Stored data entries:
* * * * * * *

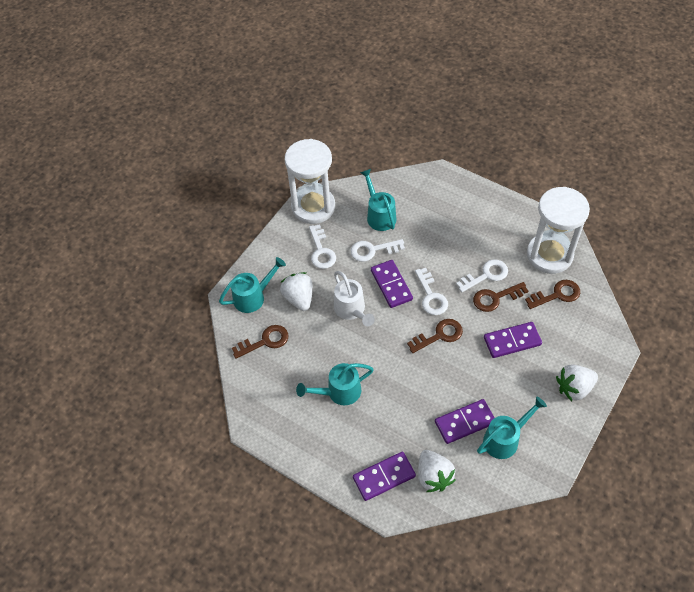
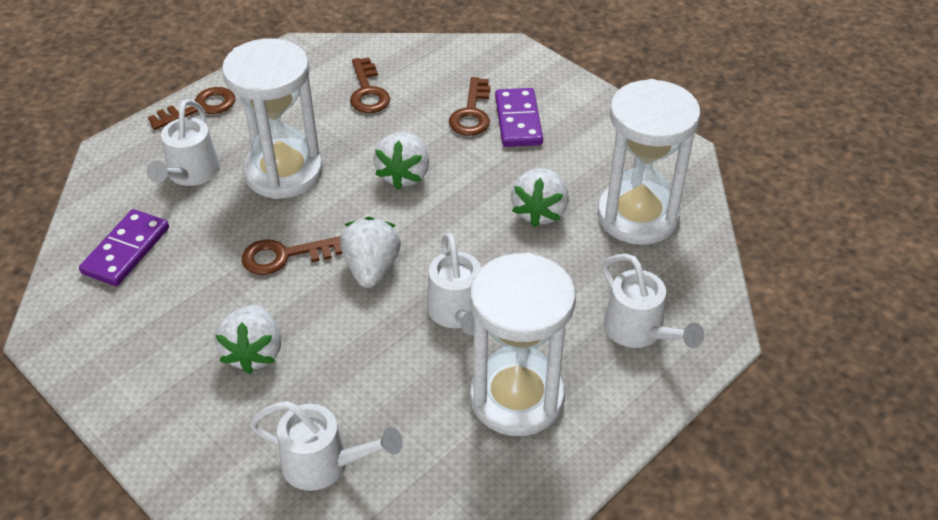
purple domino: 4 -> 2
turquoise watering can: 4 -> 0
white hourglass: 2 -> 3
white key: 4 -> 0
white strawberry: 3 -> 4
white watering can: 1 -> 4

* * * * * * *

* _Task prompt_
Could you reproduce the lines above, from the one that holds "white key: 4 -> 0" through the last, exactly as they stand?

* _Answer below_
white key: 4 -> 0
white strawberry: 3 -> 4
white watering can: 1 -> 4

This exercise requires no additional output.